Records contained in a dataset
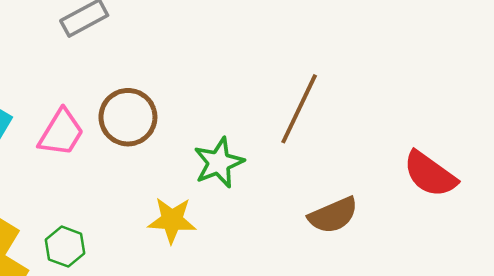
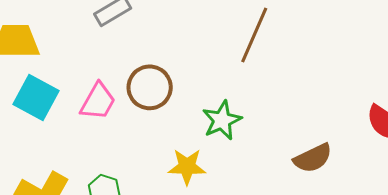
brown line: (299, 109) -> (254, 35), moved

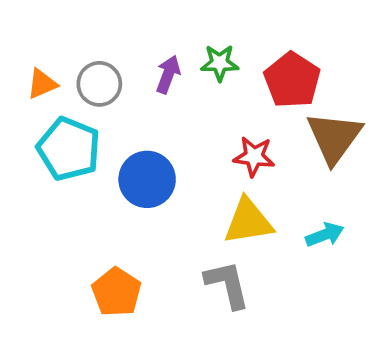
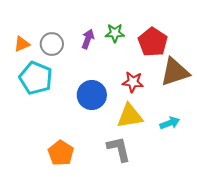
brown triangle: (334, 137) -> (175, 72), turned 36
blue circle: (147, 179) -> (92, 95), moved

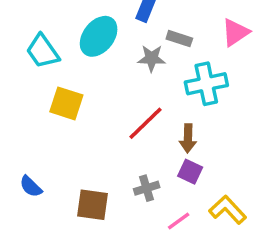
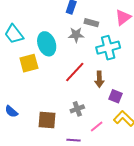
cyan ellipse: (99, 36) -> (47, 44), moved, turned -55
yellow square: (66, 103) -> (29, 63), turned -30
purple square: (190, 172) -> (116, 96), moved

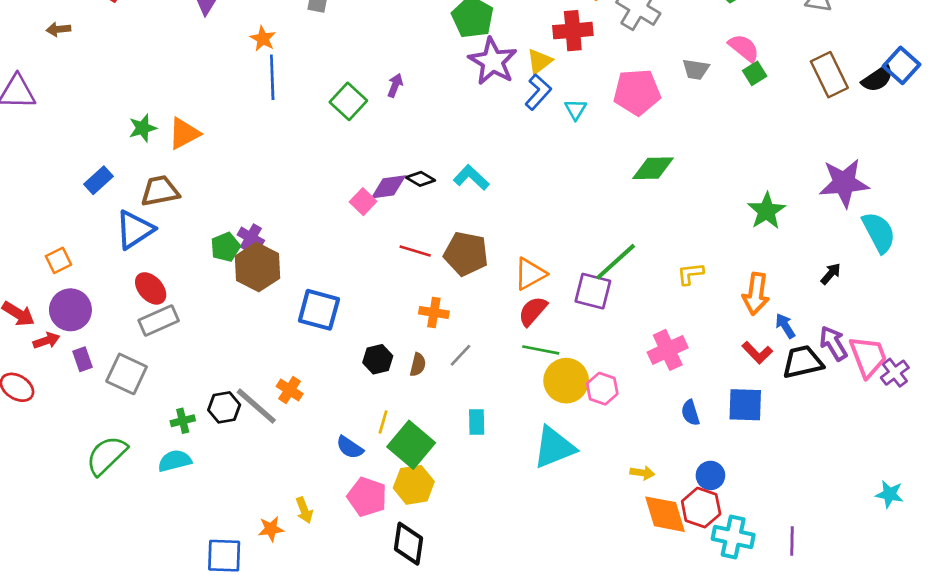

# WHAT YOU HAVE TO DO
Extract the entries in full, exactly as they are, minus the pictures.

# ANSWER SPACE
brown line: (299, 109) -> (254, 35), moved

brown triangle: (334, 137) -> (175, 72), turned 36
blue circle: (147, 179) -> (92, 95), moved

cyan ellipse: (99, 36) -> (47, 44), moved, turned -55
yellow square: (66, 103) -> (29, 63), turned -30
purple square: (190, 172) -> (116, 96), moved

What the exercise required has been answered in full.